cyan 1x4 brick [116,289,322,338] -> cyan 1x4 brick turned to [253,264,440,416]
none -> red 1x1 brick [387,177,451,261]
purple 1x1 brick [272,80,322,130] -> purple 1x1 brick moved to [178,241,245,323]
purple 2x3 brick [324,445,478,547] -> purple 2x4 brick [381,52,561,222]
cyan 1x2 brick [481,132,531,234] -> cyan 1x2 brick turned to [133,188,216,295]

* * *

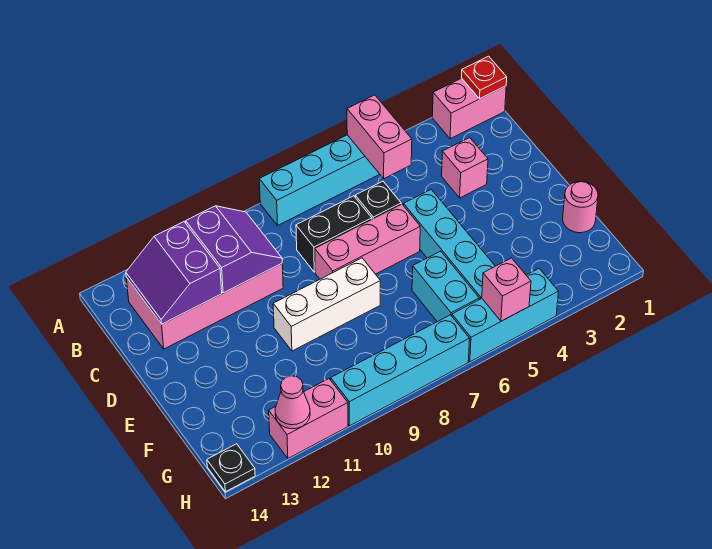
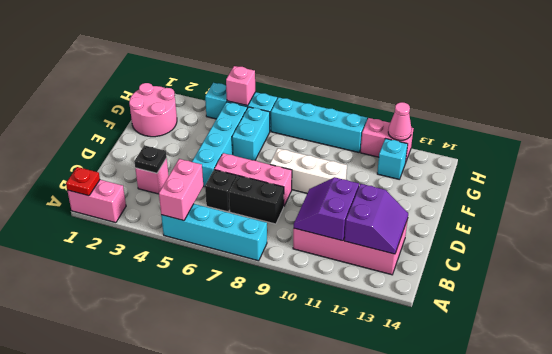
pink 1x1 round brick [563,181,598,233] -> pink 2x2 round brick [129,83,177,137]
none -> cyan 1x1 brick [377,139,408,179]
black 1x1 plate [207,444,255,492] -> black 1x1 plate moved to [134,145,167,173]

### What the task requires
Whenever the string "moved" turns up in a line above, copy that line out.

### Task solution
purple 1x1 brick [272,80,322,130] -> purple 1x1 brick moved to [178,241,245,323]
black 1x1 plate [207,444,255,492] -> black 1x1 plate moved to [134,145,167,173]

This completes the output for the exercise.